THE PROBLEM | Within the entries below, find the portion that opens with the line containing "R1: 5.1k (AOUT, IN) -> 5.1k (AGND, IN)" and closes with the line containing "RL1: JQC-3FF -> G5LE-1". Retype that portion exactly and only.

DATA FOR THE TASK |
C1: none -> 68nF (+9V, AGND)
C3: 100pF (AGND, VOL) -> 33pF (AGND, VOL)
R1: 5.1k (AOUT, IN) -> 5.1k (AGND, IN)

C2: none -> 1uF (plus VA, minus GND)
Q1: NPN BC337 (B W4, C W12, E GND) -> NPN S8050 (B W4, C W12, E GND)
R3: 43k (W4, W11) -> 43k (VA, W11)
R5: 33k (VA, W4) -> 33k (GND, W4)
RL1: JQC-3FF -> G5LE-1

* * *

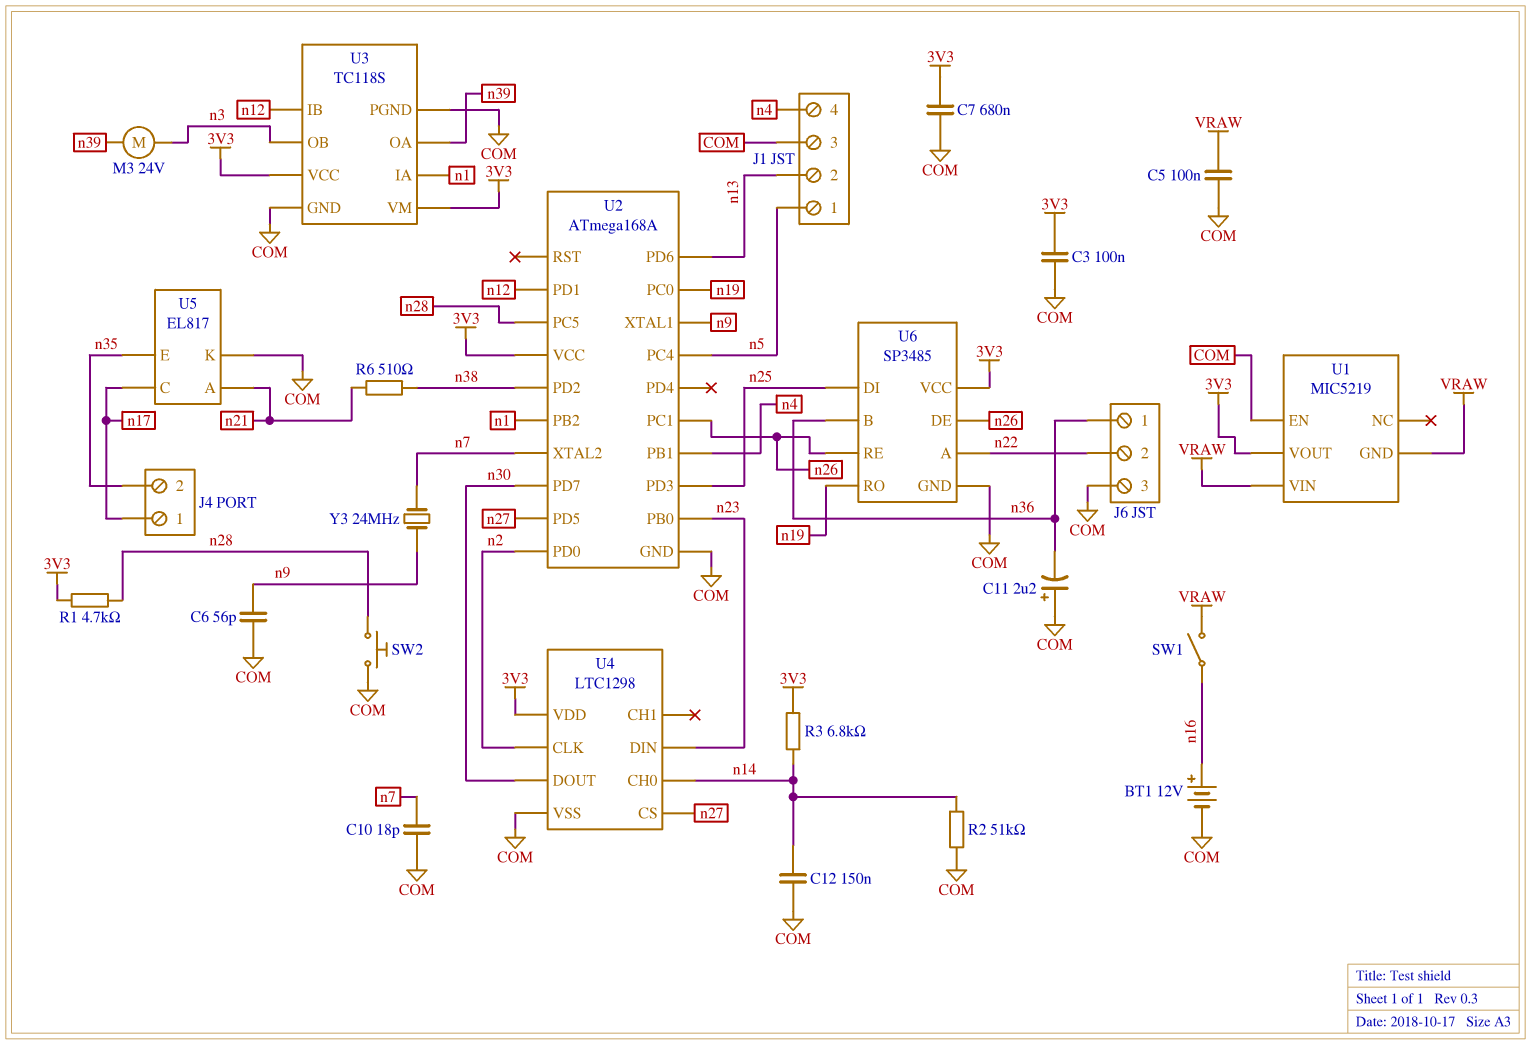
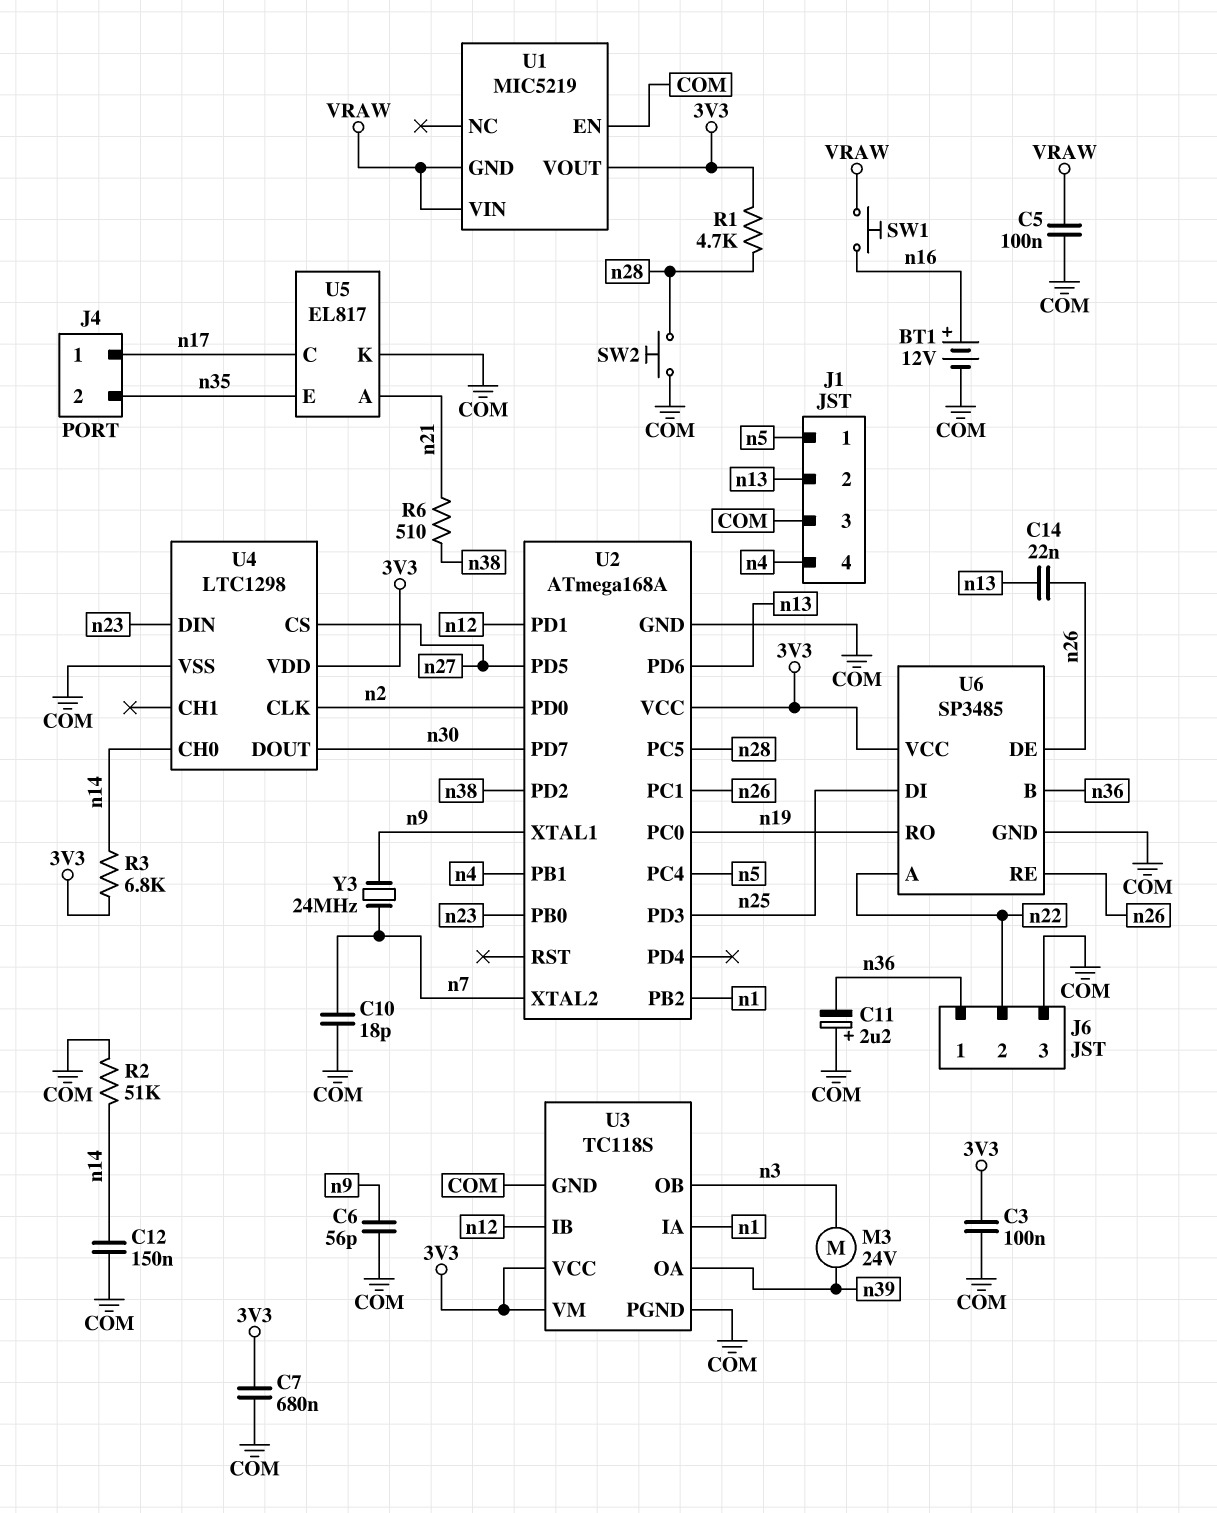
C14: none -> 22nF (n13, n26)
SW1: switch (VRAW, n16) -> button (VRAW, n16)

ANSWER FOR THE TASK |
R1: 5.1k (AOUT, IN) -> 5.1k (AGND, IN)

C2: none -> 1uF (plus VA, minus GND)
Q1: NPN BC337 (B W4, C W12, E GND) -> NPN S8050 (B W4, C W12, E GND)
R3: 43k (W4, W11) -> 43k (VA, W11)
R5: 33k (VA, W4) -> 33k (GND, W4)
RL1: JQC-3FF -> G5LE-1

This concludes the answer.